▶ [Exercise]: For this exercise, return exactly the lines of the material below that begin at the one with "white phone: 6 -> 5" and stop after the one with "yellow hourglass: 5 -> 4".

▶ [Data shown]:
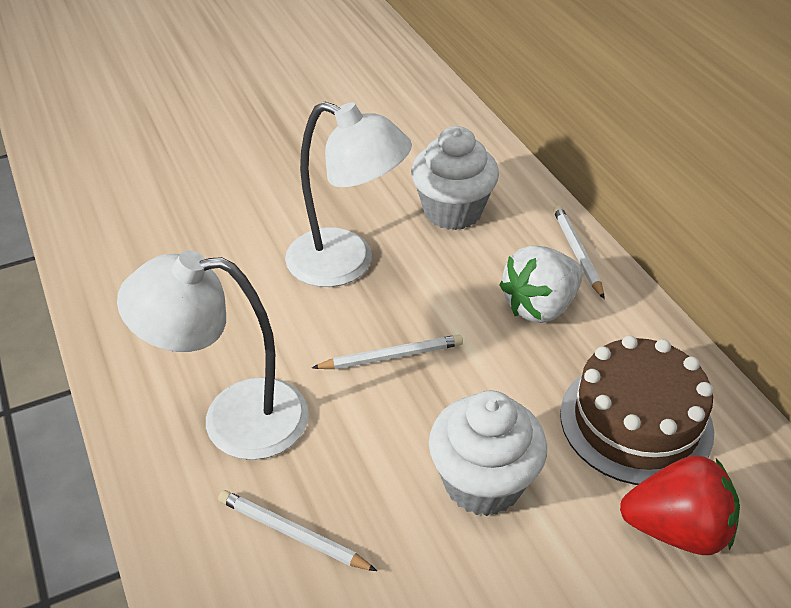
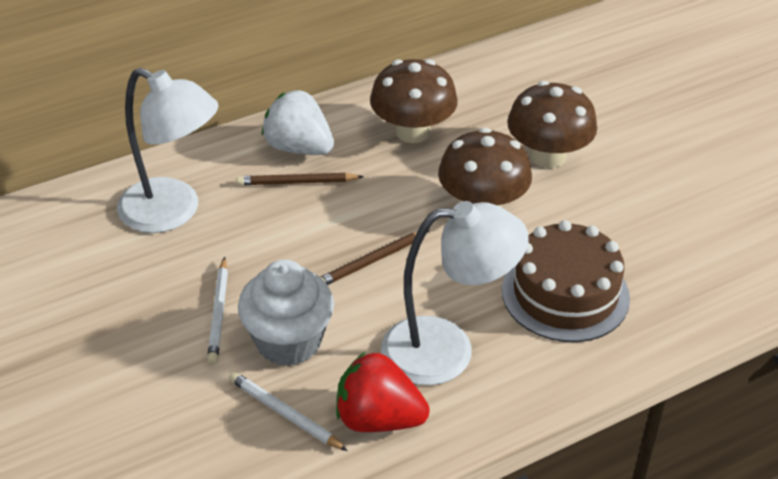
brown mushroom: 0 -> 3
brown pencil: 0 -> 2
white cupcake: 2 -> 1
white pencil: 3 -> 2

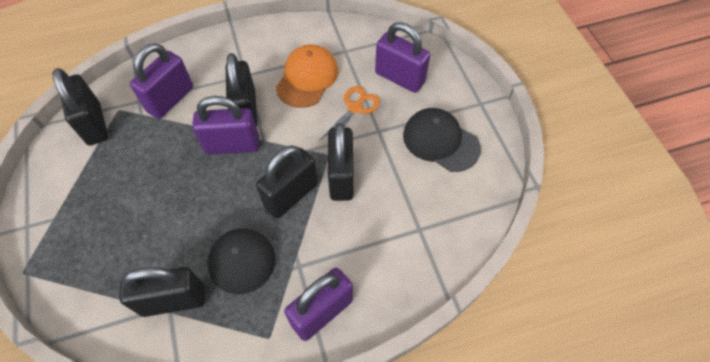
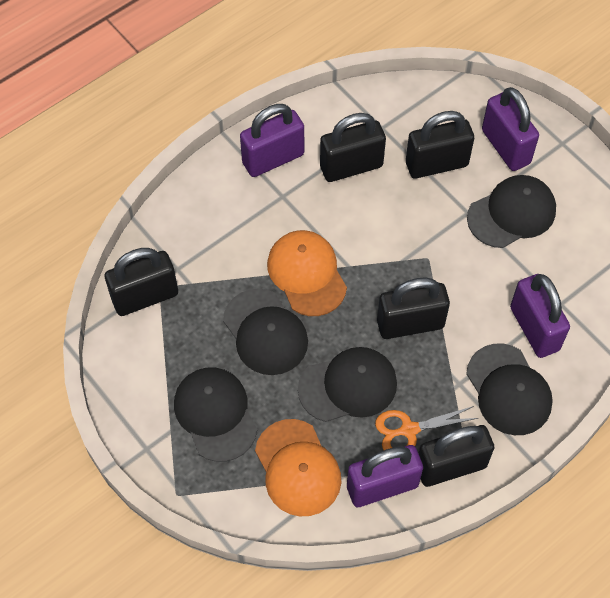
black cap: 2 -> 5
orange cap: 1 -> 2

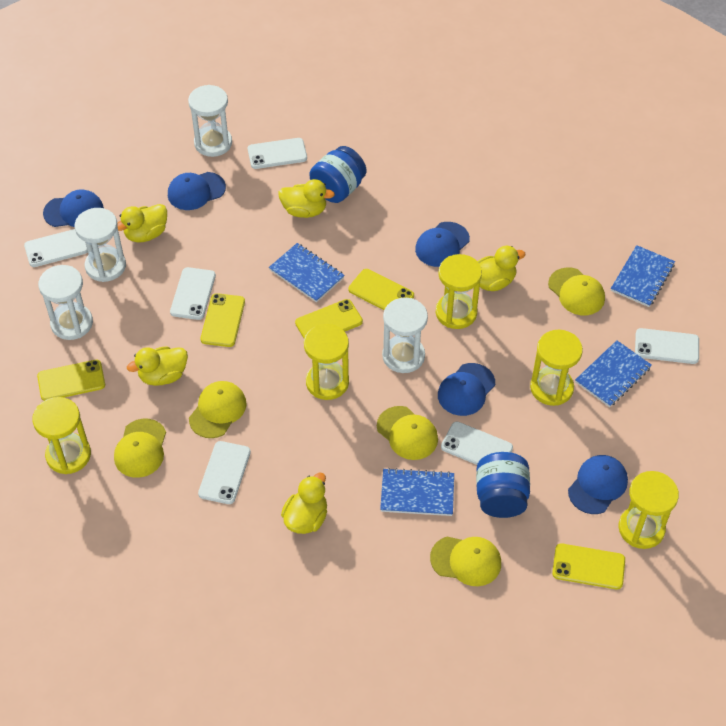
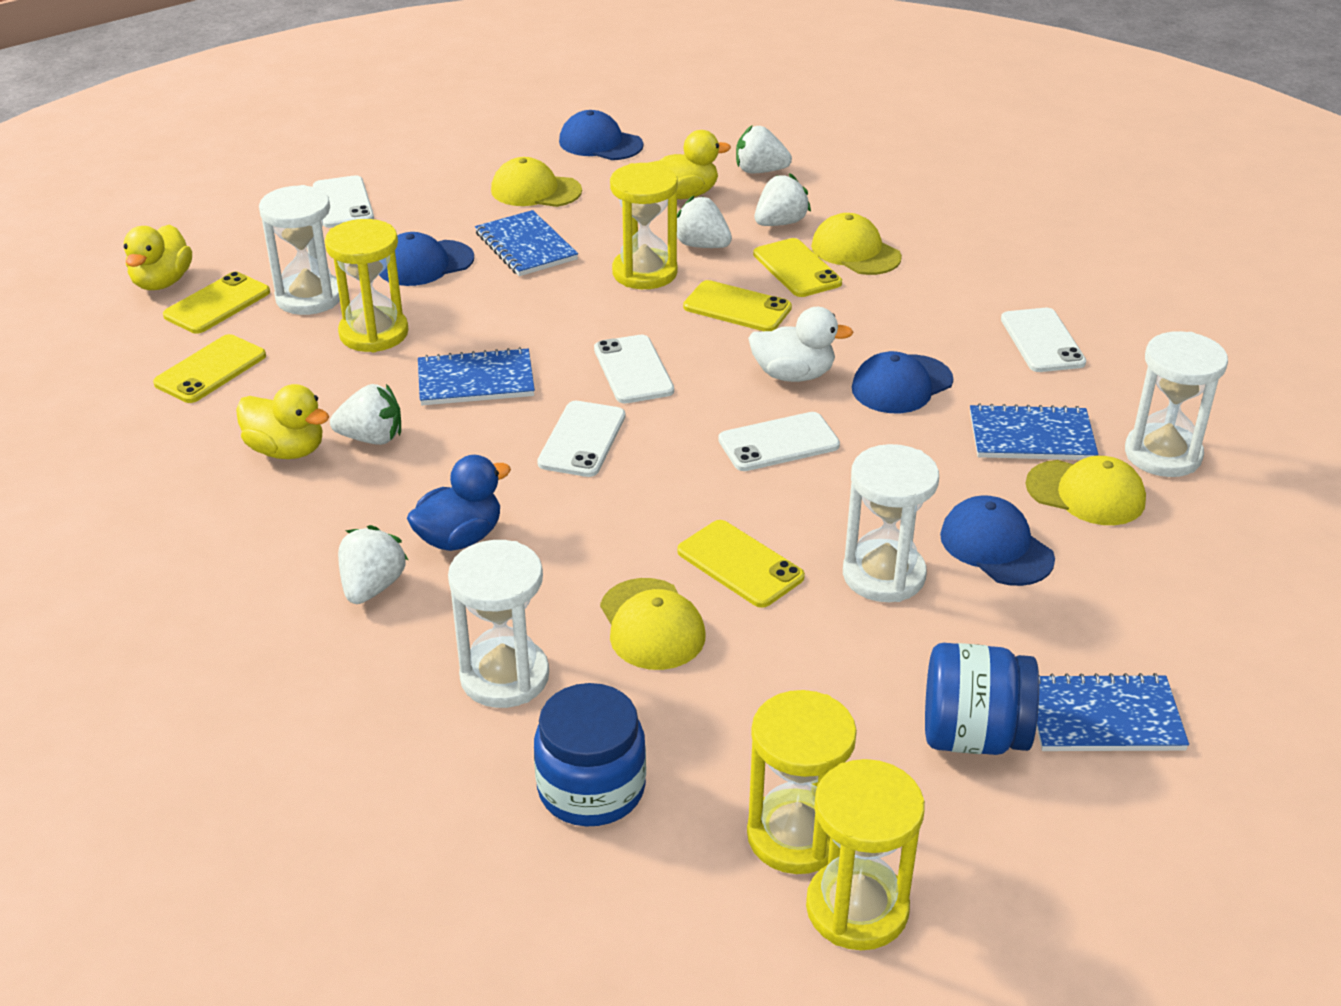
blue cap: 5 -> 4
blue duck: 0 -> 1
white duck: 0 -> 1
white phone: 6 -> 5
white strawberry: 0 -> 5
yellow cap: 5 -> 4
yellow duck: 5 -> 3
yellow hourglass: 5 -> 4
--
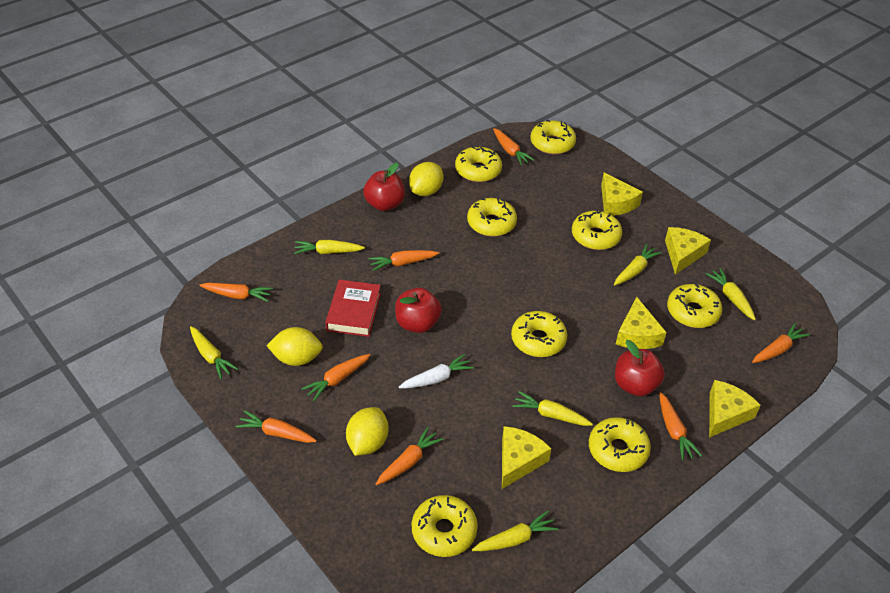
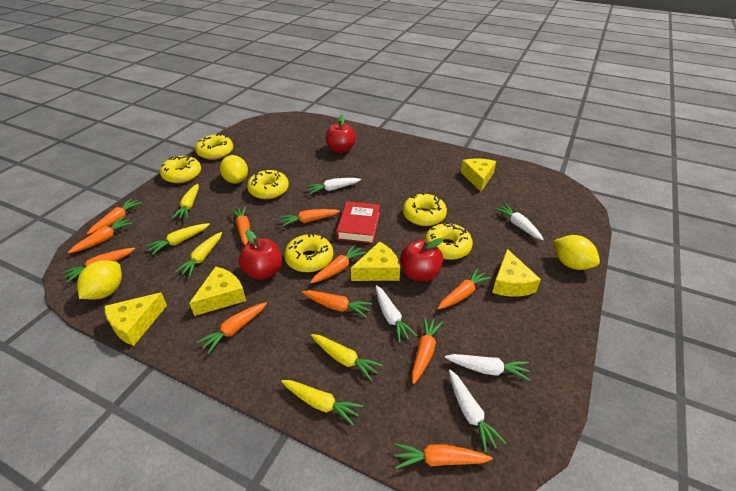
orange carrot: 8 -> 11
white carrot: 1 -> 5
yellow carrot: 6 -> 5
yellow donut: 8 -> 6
* * *
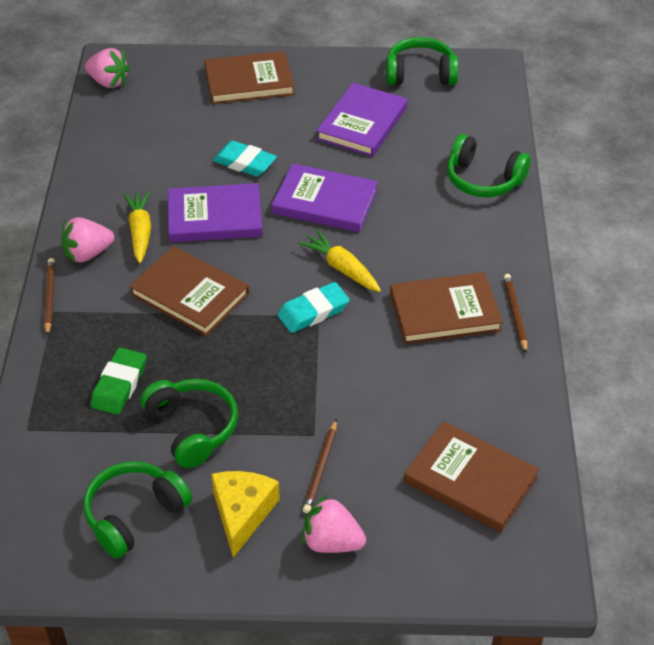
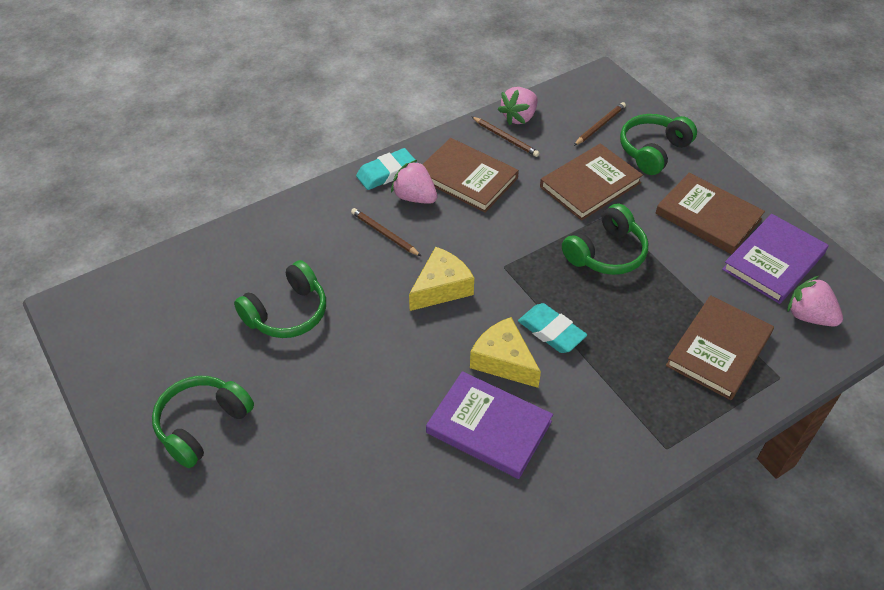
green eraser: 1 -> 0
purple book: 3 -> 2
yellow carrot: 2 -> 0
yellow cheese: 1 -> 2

▶ [Output of the task]:
white phone: 6 -> 5
white strawberry: 0 -> 5
yellow cap: 5 -> 4
yellow duck: 5 -> 3
yellow hourglass: 5 -> 4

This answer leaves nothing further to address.